Top of DATASET ENTRIES

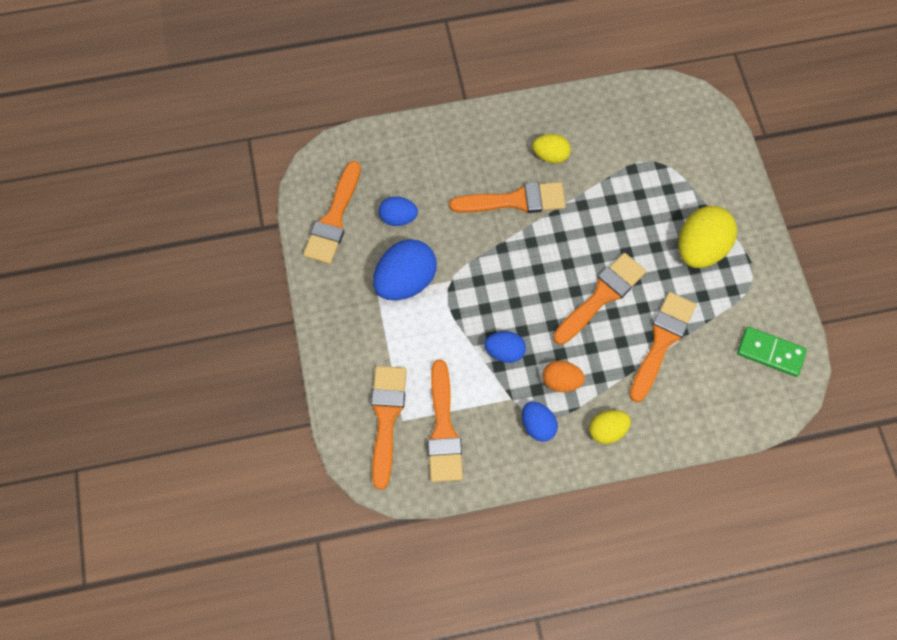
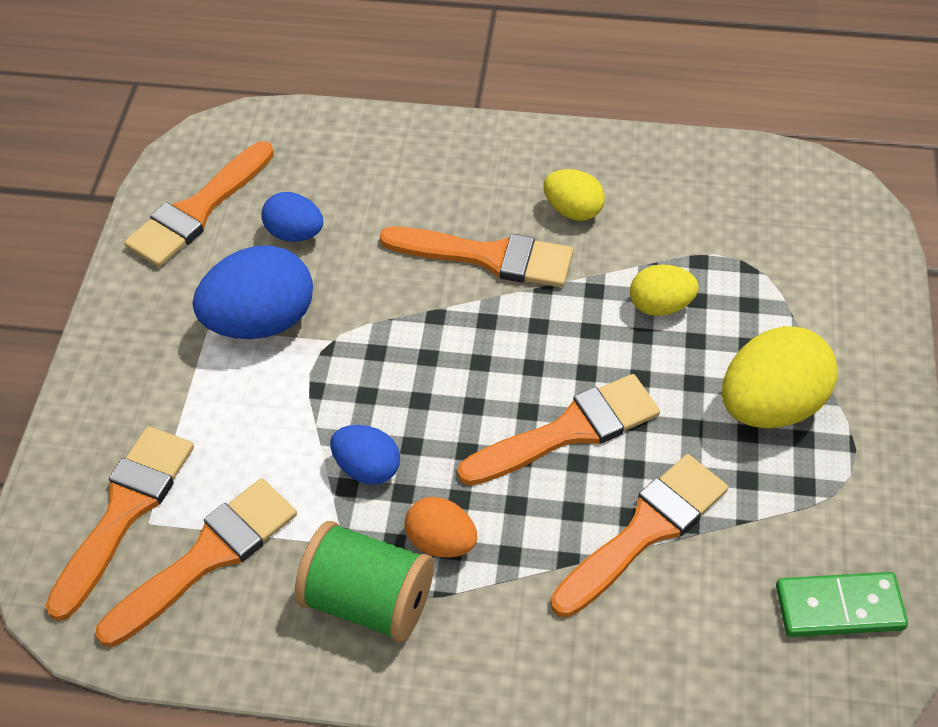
camera: 20 degrees right, 15 degrees down
(443, 429) = (207, 557): orange brush -> orange brush turned 150 degrees counterclockwise
(538, 425) = (368, 601): blue egg -> green spool
(607, 430) = (486, 647): yellow egg -> yellow egg (660, 306)
(770, 353) = (839, 608): green domino -> green domino turned 45 degrees counterclockwise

Bottom of DATASET ENTRIES

**TASK TO COMPLETE**
Please go line by line through the records above, copying each one that holds the string "counterclockwise".

**TASK ANSWER**
(443, 429) = (207, 557): orange brush -> orange brush turned 150 degrees counterclockwise
(770, 353) = (839, 608): green domino -> green domino turned 45 degrees counterclockwise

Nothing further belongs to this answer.